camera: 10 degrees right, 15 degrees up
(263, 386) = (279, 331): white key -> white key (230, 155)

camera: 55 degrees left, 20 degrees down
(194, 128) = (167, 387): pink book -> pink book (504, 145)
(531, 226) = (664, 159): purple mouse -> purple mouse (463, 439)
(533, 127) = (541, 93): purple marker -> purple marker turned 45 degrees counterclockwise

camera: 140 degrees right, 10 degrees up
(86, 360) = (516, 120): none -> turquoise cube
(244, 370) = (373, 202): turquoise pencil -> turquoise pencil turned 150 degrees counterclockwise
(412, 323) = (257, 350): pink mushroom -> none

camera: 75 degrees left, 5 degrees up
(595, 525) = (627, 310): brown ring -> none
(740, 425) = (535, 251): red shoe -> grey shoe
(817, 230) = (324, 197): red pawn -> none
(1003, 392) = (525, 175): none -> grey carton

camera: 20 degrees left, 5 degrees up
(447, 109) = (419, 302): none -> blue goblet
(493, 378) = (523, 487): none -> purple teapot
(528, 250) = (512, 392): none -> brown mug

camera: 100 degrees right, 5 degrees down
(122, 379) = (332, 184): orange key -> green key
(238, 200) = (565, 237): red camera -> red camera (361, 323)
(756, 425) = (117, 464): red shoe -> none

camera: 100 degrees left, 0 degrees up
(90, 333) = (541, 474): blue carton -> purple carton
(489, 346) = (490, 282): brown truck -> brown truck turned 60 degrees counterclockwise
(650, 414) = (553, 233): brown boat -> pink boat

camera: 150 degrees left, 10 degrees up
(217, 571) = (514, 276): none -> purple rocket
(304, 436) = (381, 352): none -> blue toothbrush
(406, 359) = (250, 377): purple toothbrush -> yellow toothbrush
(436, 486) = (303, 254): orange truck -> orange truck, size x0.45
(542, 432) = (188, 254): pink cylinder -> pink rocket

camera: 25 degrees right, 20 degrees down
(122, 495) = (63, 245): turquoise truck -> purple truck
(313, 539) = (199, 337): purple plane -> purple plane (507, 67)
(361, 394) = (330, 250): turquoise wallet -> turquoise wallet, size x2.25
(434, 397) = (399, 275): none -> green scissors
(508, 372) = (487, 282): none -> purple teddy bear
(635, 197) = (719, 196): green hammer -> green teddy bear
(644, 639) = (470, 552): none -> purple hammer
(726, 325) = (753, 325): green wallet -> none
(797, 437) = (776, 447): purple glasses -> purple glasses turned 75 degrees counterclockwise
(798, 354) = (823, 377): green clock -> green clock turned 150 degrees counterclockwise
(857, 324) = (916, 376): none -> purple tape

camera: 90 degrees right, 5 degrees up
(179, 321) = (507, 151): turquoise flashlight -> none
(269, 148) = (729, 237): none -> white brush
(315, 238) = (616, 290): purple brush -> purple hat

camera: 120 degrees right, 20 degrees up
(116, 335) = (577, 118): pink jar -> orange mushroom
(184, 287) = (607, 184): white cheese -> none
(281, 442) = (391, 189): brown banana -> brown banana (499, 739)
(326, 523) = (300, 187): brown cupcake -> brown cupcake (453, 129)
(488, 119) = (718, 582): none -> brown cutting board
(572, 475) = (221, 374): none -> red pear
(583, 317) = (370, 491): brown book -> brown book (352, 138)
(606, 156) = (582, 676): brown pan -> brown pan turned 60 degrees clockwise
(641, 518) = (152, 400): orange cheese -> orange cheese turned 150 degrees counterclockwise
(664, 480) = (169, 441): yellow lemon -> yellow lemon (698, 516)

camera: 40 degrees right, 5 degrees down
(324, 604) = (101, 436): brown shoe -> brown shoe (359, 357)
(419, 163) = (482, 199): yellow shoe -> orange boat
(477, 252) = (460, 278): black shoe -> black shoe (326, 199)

▶ [Exercise brief]
Print exactly the lines between the line with "(419, 163) = (482, 199): yellow" and the final line of the records above, both included.

▶ [Finished exercise]
(419, 163) = (482, 199): yellow shoe -> orange boat
(477, 252) = (460, 278): black shoe -> black shoe (326, 199)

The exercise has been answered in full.